===== SUPPLIED MATERIAL

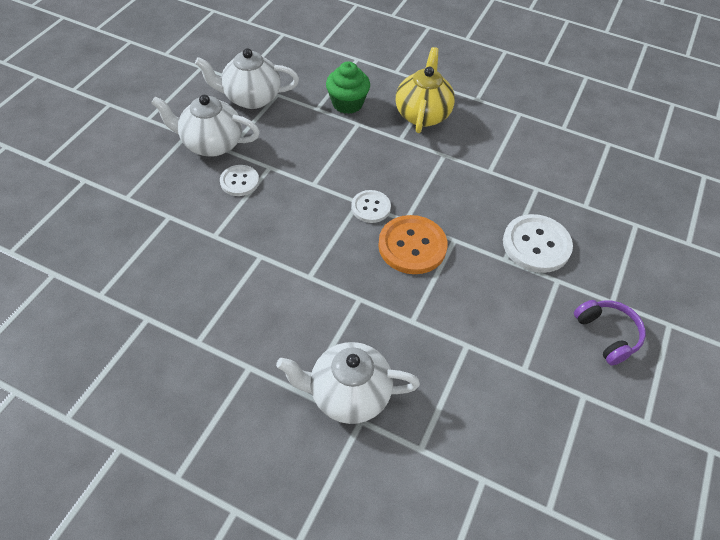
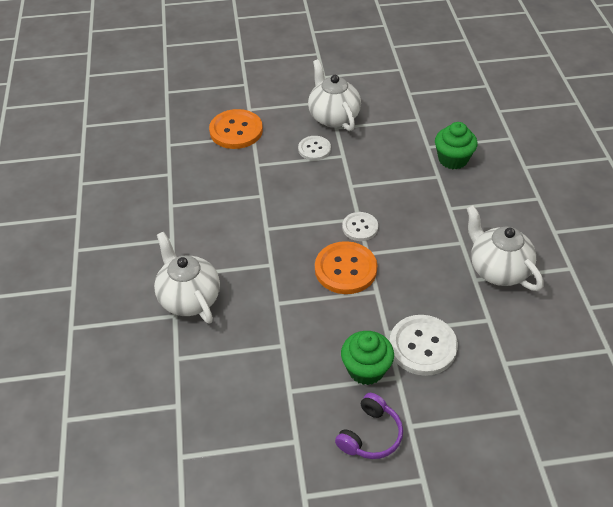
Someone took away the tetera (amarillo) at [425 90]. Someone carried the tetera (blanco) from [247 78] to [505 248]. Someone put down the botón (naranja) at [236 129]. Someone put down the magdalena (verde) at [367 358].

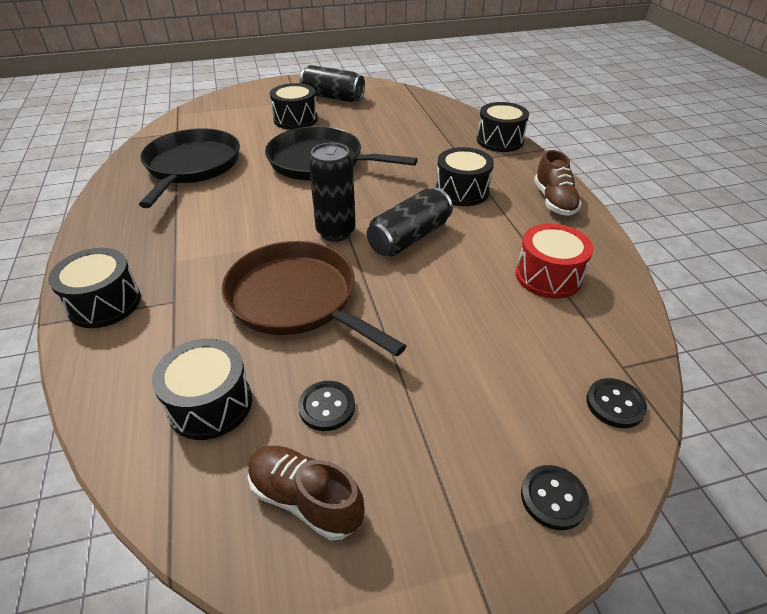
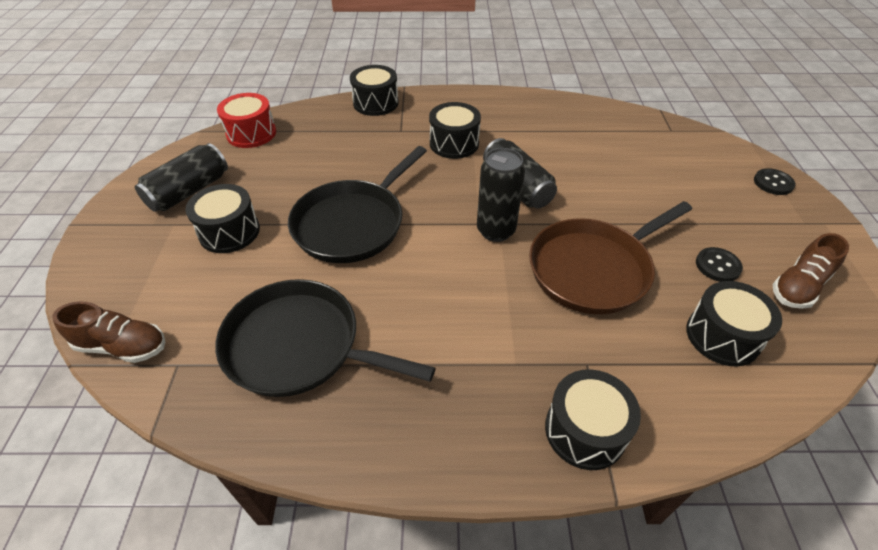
Someone carried the zapato (marrón) from [558 183] to [108 332]. Someone carried the tambor (rojo) from [554 261] to [246 120]. Someone took away the botón (negro) at [616 403].

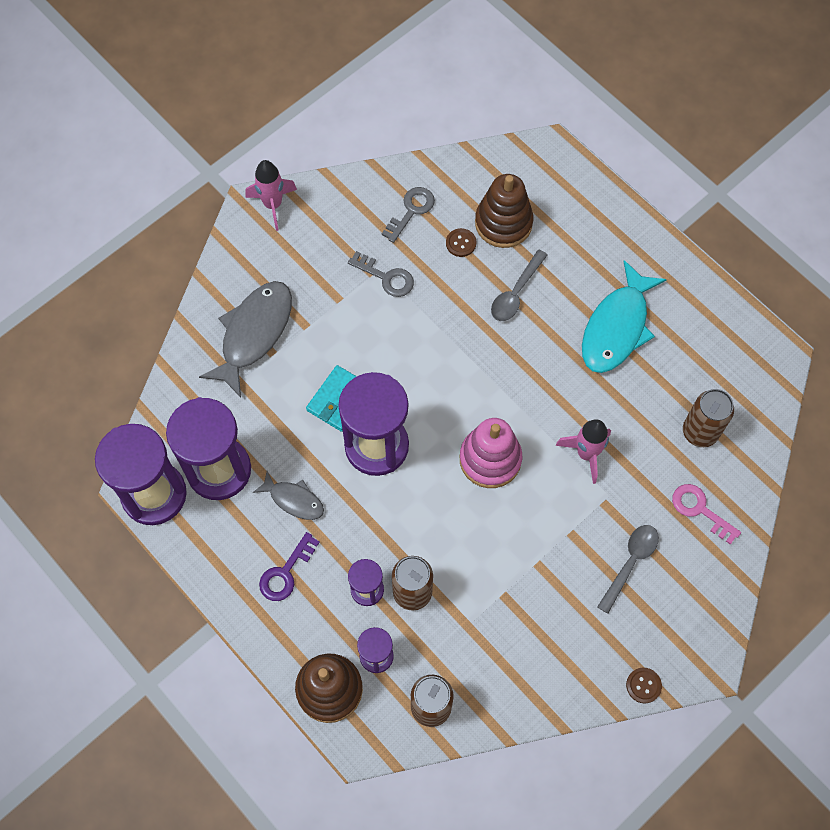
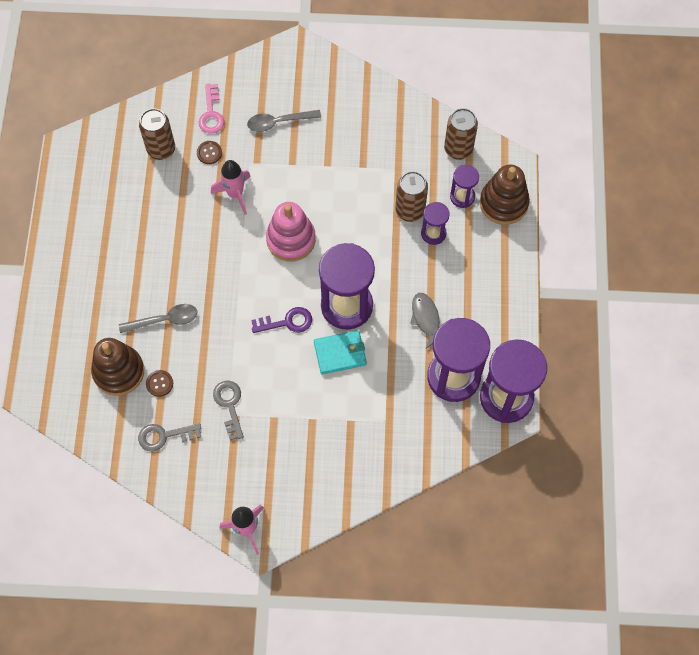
Someone took away the pez (turquesa) at [624 316]. Someone took away the pez (gris) at [245 339]. Someone carried the llave (morado) from [289 566] to [281 320]. Someone carried the botón (marrón) from [644 685] to [209 152].

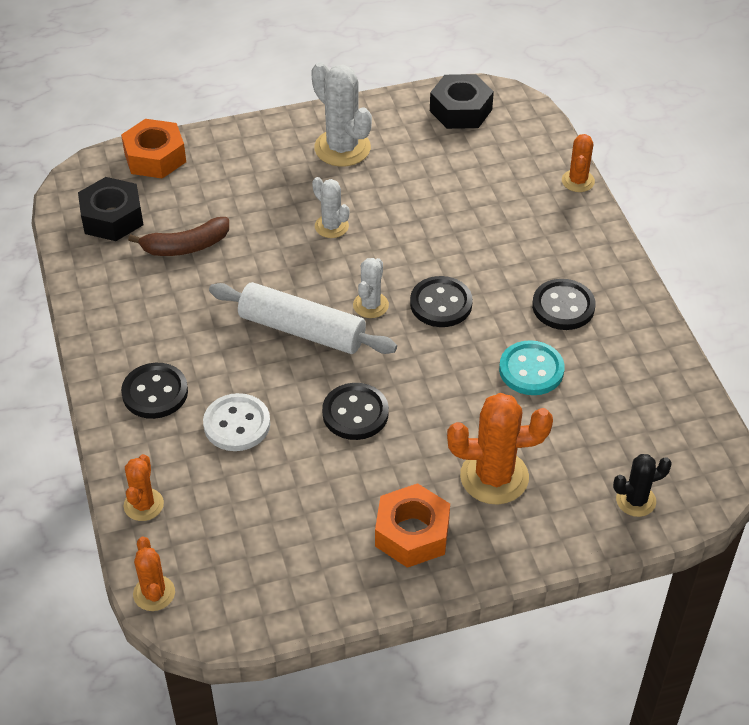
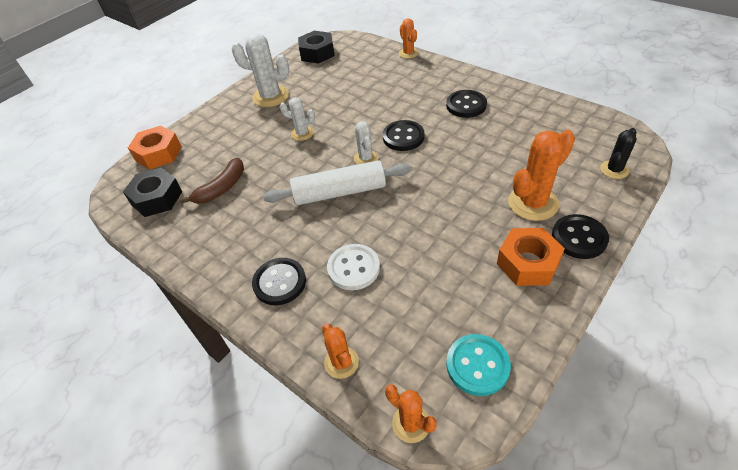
Someone carried the botón (turquesa) from [532 367] to [478 365]. Someone carried the botón (negro) from [355 411] to [580 236].

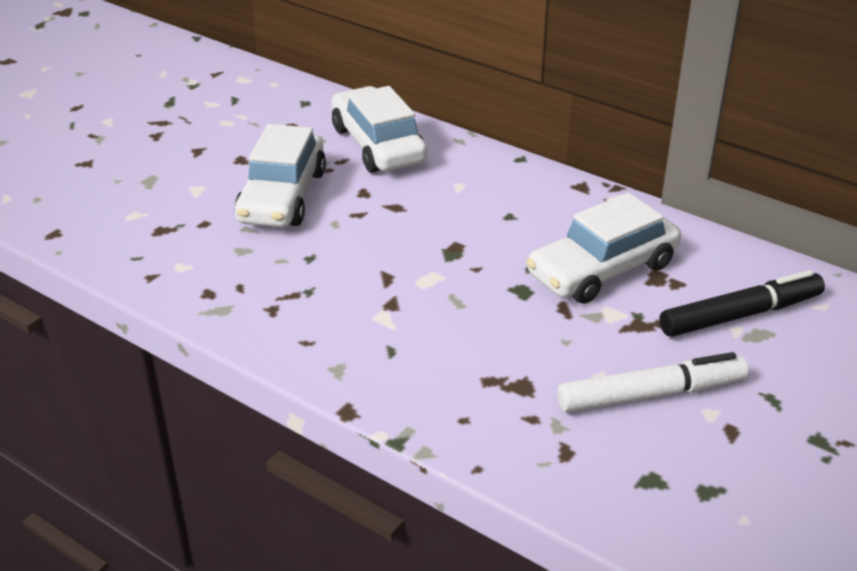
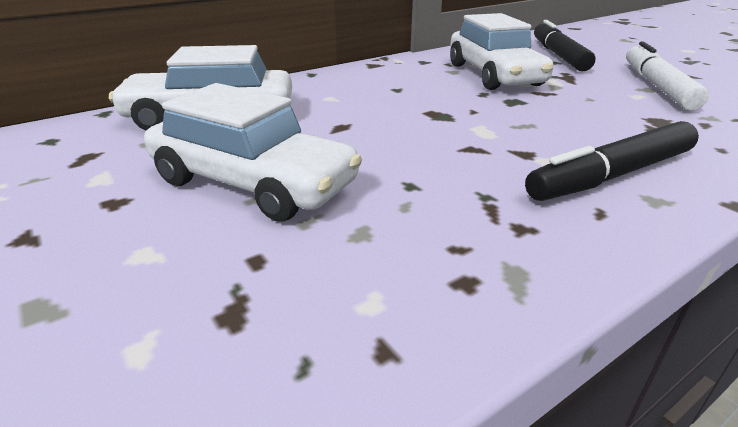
Someone put down the rotulador (negro) at [612 161].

==========

The answer is the entries above, given again exactly, with no pictures among them.

TASK RESULT:
Someone took away the tetera (amarillo) at [425 90]. Someone carried the tetera (blanco) from [247 78] to [505 248]. Someone put down the botón (naranja) at [236 129]. Someone put down the magdalena (verde) at [367 358].

Someone carried the zapato (marrón) from [558 183] to [108 332]. Someone carried the tambor (rojo) from [554 261] to [246 120]. Someone took away the botón (negro) at [616 403].

Someone took away the pez (turquesa) at [624 316]. Someone took away the pez (gris) at [245 339]. Someone carried the llave (morado) from [289 566] to [281 320]. Someone carried the botón (marrón) from [644 685] to [209 152].

Someone carried the botón (turquesa) from [532 367] to [478 365]. Someone carried the botón (negro) from [355 411] to [580 236].

Someone put down the rotulador (negro) at [612 161].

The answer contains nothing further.